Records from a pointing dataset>
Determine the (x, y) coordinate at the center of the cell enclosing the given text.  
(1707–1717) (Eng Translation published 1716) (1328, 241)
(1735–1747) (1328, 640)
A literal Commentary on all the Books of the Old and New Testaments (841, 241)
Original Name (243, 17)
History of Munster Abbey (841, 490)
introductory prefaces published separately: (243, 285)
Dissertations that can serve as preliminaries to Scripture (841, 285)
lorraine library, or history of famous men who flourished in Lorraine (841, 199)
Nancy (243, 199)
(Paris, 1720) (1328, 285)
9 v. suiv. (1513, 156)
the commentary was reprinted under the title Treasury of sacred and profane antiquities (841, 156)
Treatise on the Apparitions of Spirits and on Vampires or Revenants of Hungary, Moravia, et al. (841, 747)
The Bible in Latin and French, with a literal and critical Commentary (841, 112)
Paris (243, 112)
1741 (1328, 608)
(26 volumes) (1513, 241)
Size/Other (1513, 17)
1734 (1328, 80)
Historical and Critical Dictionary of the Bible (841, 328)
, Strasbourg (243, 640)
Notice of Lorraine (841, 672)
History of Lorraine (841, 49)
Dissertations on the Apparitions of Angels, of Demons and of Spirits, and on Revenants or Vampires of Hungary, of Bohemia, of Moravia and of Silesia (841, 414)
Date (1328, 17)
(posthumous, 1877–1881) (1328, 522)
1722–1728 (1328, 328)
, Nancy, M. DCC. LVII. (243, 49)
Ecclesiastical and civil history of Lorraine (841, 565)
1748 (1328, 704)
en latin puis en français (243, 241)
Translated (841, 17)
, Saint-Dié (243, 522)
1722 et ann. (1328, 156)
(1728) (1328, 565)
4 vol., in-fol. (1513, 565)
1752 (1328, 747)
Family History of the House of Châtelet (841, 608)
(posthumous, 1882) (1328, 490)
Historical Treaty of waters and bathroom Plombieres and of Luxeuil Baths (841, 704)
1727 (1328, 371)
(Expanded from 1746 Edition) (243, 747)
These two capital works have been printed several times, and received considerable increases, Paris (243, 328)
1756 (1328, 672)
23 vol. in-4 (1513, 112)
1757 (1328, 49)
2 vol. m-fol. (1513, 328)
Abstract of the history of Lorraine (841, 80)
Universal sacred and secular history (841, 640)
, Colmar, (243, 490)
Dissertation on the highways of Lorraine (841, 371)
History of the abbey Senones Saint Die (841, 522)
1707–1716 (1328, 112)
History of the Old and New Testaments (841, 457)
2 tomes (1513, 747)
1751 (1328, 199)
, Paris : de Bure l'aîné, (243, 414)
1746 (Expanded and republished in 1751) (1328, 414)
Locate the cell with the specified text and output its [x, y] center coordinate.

The task>
Return every line of the listing above that contains the word "cell".

Solution to this task>
Determine the (x, y) coordinate at the center of the cell enclosing the given text.  
Locate the cell with the specified text and output its [x, y] center coordinate.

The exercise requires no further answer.